▶ _What to do_
The answer must be every line from the listing that holds the string "black".

▶ _Stored data_
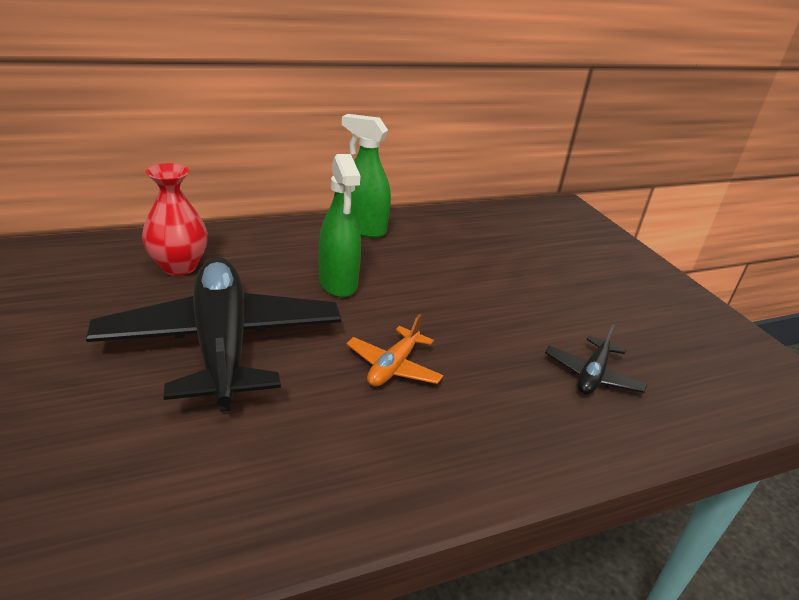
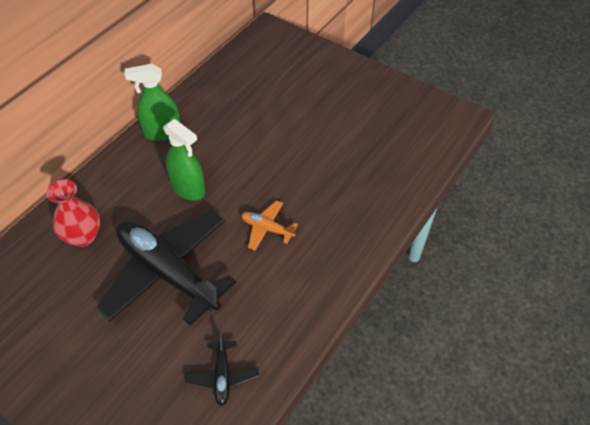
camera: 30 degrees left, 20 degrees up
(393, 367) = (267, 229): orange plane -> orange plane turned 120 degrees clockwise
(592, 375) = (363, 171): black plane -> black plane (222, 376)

...

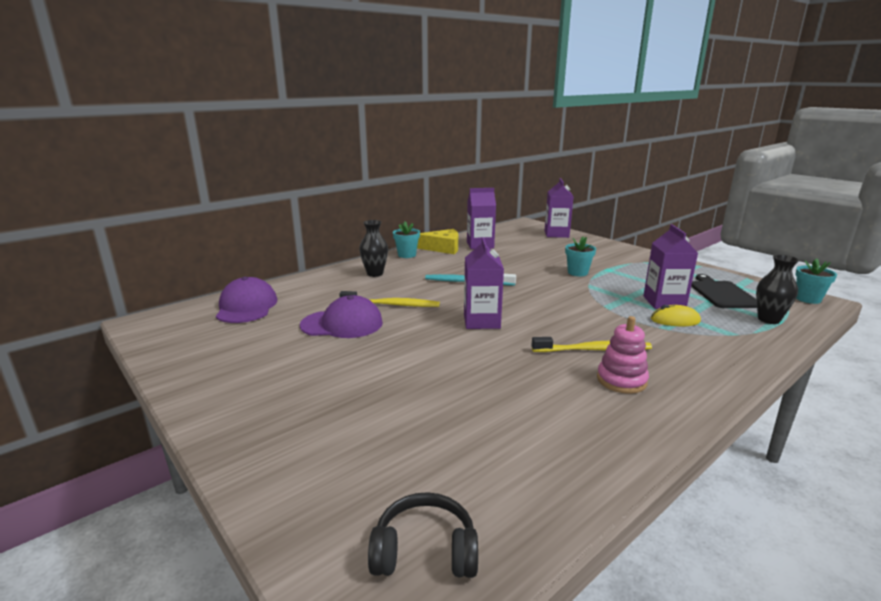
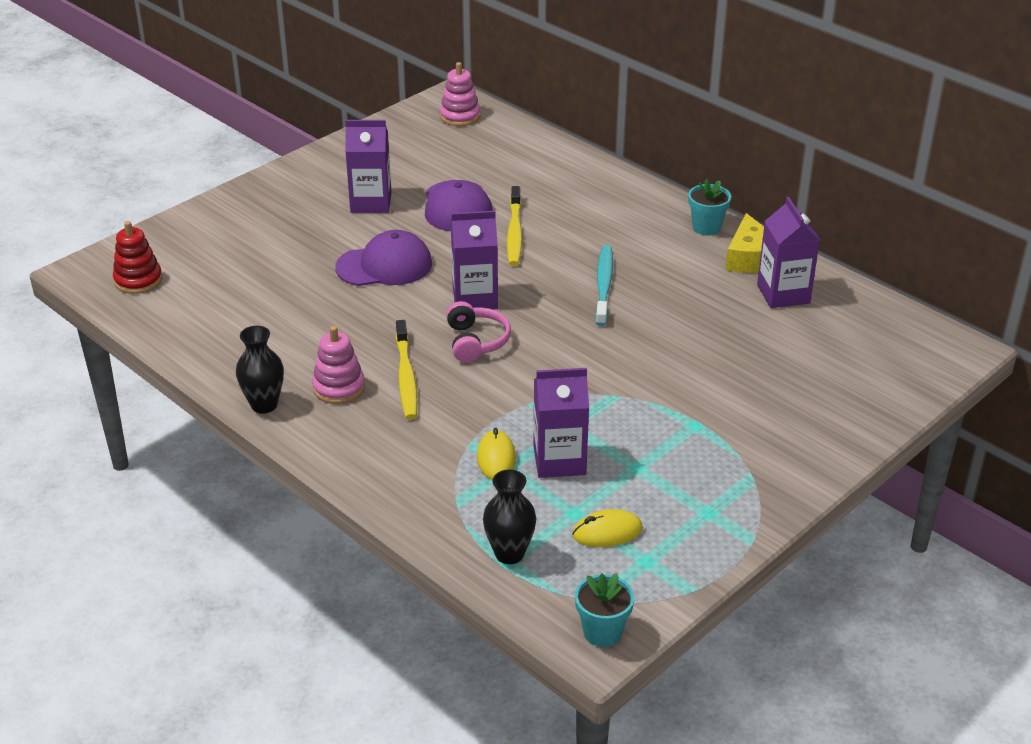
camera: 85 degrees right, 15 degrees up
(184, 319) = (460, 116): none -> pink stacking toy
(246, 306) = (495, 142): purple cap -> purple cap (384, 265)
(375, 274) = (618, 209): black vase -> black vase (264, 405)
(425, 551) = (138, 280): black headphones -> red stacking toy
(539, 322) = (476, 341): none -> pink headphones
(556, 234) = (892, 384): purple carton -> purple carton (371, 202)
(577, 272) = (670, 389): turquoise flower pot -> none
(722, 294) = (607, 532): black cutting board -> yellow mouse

▶ _Task result_
(592, 375) = (363, 171): black plane -> black plane (222, 376)
(375, 274) = (618, 209): black vase -> black vase (264, 405)
(425, 551) = (138, 280): black headphones -> red stacking toy
(722, 294) = (607, 532): black cutting board -> yellow mouse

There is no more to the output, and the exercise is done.